BEGIN Dataset records

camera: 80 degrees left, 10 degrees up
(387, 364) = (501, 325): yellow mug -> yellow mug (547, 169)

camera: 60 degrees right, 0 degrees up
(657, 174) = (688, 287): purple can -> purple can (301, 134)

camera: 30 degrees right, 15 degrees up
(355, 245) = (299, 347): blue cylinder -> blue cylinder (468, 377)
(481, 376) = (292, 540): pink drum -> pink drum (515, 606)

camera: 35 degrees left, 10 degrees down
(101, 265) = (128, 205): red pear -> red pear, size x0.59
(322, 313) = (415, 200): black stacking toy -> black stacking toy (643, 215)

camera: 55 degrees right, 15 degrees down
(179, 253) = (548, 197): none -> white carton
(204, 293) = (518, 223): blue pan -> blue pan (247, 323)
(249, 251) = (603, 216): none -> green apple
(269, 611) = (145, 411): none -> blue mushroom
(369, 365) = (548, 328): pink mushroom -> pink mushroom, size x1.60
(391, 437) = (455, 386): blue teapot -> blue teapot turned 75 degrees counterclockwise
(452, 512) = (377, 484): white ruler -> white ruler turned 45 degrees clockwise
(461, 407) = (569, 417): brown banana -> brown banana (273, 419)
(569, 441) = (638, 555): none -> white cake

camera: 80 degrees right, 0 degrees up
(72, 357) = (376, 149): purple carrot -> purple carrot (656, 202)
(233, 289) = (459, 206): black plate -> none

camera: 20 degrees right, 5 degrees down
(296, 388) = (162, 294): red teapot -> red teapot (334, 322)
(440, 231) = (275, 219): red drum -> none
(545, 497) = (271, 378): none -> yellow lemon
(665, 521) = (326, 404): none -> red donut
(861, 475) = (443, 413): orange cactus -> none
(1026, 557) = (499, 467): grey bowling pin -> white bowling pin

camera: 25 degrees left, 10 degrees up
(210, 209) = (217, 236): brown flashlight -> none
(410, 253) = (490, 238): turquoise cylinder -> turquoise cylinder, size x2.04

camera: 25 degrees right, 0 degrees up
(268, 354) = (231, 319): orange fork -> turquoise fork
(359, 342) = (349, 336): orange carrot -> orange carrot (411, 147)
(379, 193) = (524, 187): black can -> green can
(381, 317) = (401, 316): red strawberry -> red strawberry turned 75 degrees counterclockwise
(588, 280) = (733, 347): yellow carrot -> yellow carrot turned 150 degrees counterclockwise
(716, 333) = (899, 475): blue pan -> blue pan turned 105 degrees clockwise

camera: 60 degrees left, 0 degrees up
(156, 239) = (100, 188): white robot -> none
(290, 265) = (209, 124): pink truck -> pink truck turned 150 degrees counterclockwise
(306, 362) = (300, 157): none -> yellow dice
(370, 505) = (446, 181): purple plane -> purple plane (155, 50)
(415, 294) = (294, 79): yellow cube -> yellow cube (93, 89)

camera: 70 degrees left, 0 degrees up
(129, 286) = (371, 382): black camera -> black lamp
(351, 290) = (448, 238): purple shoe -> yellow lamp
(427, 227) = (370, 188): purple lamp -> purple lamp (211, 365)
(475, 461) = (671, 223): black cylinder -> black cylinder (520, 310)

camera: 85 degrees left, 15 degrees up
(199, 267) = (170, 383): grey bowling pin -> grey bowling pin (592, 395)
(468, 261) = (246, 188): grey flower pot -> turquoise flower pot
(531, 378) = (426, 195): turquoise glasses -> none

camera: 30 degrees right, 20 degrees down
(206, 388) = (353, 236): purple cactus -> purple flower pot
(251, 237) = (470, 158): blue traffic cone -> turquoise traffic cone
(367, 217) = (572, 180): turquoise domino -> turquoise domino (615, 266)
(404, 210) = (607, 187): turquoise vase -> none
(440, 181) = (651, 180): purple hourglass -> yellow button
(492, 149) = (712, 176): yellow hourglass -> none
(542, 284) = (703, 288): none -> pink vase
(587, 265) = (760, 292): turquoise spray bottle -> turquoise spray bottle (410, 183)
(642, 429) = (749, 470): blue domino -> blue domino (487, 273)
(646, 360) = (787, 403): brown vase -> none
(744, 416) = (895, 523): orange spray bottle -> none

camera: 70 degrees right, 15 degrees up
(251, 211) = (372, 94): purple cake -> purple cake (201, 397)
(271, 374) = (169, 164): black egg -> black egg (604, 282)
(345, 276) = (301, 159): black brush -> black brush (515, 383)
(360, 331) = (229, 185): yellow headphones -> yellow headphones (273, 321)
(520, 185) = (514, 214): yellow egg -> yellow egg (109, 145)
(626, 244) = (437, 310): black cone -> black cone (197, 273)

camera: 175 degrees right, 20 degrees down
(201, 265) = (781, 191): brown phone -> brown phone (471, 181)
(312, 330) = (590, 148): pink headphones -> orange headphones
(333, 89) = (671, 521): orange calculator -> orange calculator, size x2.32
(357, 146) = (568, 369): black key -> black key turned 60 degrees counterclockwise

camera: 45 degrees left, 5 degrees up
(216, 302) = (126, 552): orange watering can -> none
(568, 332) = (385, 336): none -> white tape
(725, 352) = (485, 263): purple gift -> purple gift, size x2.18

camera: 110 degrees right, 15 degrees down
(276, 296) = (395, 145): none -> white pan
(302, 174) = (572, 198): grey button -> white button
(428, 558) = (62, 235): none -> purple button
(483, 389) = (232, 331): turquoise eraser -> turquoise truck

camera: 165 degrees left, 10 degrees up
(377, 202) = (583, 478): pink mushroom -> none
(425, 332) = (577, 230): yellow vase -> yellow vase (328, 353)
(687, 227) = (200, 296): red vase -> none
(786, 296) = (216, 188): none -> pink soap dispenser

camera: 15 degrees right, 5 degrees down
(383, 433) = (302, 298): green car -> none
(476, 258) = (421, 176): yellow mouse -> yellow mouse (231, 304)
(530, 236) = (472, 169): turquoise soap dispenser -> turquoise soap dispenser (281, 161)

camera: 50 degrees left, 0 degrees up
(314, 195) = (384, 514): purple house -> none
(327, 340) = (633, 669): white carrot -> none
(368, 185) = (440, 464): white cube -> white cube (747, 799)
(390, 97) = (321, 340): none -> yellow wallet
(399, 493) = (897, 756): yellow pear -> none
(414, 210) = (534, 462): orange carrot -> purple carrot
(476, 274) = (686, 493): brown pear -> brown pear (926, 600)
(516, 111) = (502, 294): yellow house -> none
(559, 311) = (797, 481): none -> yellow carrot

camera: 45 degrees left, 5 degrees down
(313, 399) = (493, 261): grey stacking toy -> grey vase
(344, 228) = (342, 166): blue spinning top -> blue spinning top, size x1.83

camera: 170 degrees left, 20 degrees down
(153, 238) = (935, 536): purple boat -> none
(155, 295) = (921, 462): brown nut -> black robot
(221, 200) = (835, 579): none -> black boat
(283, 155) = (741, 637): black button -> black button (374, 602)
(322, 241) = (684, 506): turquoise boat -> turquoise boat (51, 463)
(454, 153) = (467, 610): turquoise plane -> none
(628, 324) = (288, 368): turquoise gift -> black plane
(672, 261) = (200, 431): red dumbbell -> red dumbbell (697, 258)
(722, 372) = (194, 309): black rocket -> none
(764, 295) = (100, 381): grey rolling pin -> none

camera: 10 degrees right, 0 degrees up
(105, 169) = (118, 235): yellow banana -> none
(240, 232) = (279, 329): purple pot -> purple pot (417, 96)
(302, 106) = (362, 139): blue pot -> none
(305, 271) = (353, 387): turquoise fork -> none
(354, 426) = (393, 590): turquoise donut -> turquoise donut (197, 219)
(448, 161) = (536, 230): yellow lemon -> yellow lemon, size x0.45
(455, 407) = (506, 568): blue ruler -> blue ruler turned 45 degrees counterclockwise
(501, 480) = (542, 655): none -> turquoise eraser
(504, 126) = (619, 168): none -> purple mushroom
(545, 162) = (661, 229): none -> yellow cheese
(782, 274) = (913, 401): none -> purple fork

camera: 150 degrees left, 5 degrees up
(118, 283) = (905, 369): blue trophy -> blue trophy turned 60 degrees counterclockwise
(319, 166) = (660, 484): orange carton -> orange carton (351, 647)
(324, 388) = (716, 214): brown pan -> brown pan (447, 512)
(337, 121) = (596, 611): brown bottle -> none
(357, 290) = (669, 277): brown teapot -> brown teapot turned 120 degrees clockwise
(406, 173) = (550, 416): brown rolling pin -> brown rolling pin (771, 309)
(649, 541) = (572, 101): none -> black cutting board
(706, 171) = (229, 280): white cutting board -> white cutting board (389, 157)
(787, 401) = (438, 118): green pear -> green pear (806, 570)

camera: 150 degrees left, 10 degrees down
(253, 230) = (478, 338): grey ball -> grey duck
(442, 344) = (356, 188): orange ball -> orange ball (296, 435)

END Dataset records

*Task instructions*: Restate word for word the lines of the data above, starting at the line containing "(314, 195) = (384, 514): purple house -> none" and ending at the line containing "(722, 372) = (194, 309): black rocket -> none", both included, and nothing more.

*Solved problem*:
(314, 195) = (384, 514): purple house -> none
(327, 340) = (633, 669): white carrot -> none
(368, 185) = (440, 464): white cube -> white cube (747, 799)
(390, 97) = (321, 340): none -> yellow wallet
(399, 493) = (897, 756): yellow pear -> none
(414, 210) = (534, 462): orange carrot -> purple carrot
(476, 274) = (686, 493): brown pear -> brown pear (926, 600)
(516, 111) = (502, 294): yellow house -> none
(559, 311) = (797, 481): none -> yellow carrot

camera: 45 degrees left, 5 degrees down
(313, 399) = (493, 261): grey stacking toy -> grey vase
(344, 228) = (342, 166): blue spinning top -> blue spinning top, size x1.83

camera: 170 degrees left, 20 degrees down
(153, 238) = (935, 536): purple boat -> none
(155, 295) = (921, 462): brown nut -> black robot
(221, 200) = (835, 579): none -> black boat
(283, 155) = (741, 637): black button -> black button (374, 602)
(322, 241) = (684, 506): turquoise boat -> turquoise boat (51, 463)
(454, 153) = (467, 610): turquoise plane -> none
(628, 324) = (288, 368): turquoise gift -> black plane
(672, 261) = (200, 431): red dumbbell -> red dumbbell (697, 258)
(722, 372) = (194, 309): black rocket -> none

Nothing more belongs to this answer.